> _What is required_:
Give the listing again word for word, excluding the pictures it contains.

> _Records_:

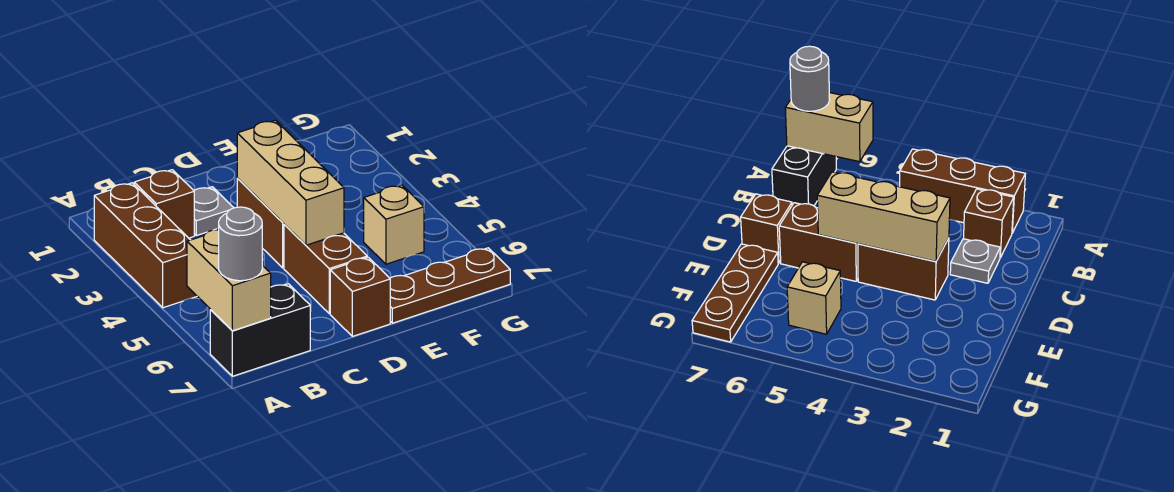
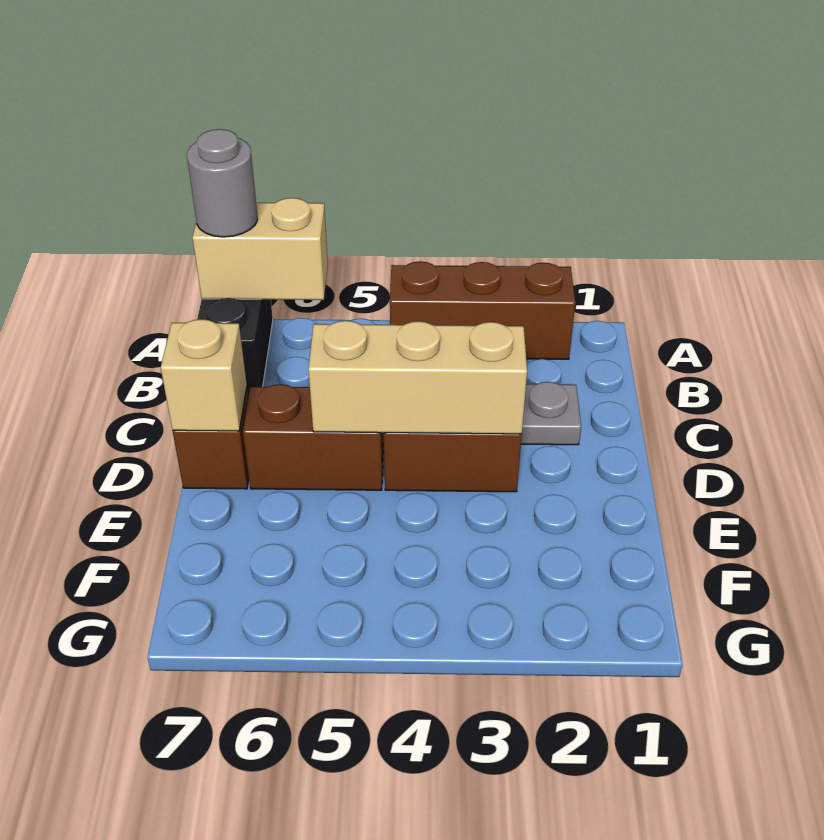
brown 1x1 brick [134,170,194,238] -> none
brown 1x3 plate [390,248,510,323] -> none
tan 1x1 brick [364,185,424,264] -> tan 1x1 brick moved to [161,319,247,431]

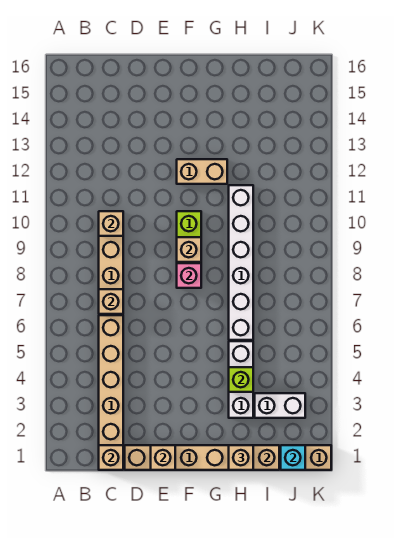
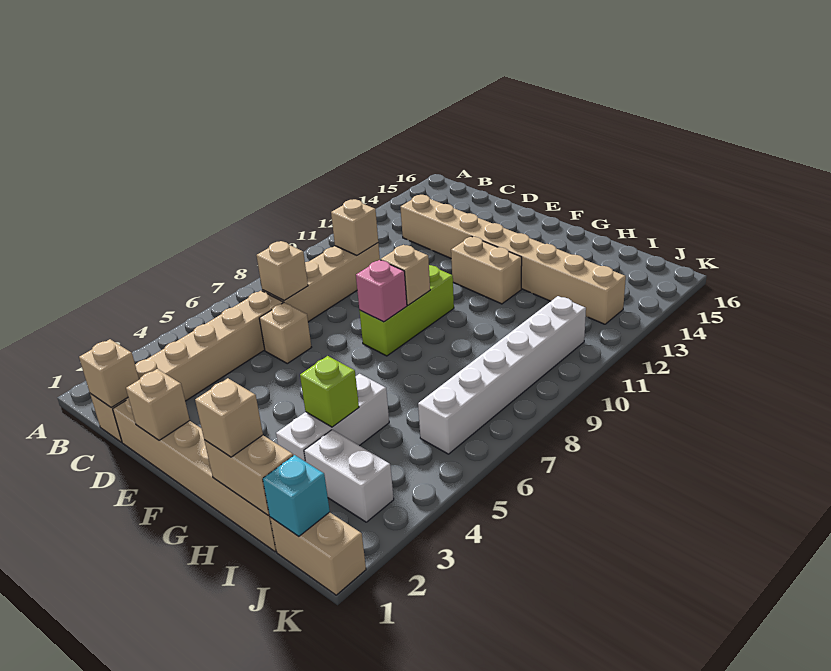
none -> tan 1x8 brick [400,195,626,324]
none -> tan 1x1 brick [259,303,312,363]
white 1x6 brick [229,185,253,340] -> white 1x6 brick moved to [418,296,586,454]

> _Written solution_:
brown 1x1 brick [134,170,194,238] -> none
brown 1x3 plate [390,248,510,323] -> none
tan 1x1 brick [364,185,424,264] -> tan 1x1 brick moved to [161,319,247,431]

none -> tan 1x8 brick [400,195,626,324]
none -> tan 1x1 brick [259,303,312,363]
white 1x6 brick [229,185,253,340] -> white 1x6 brick moved to [418,296,586,454]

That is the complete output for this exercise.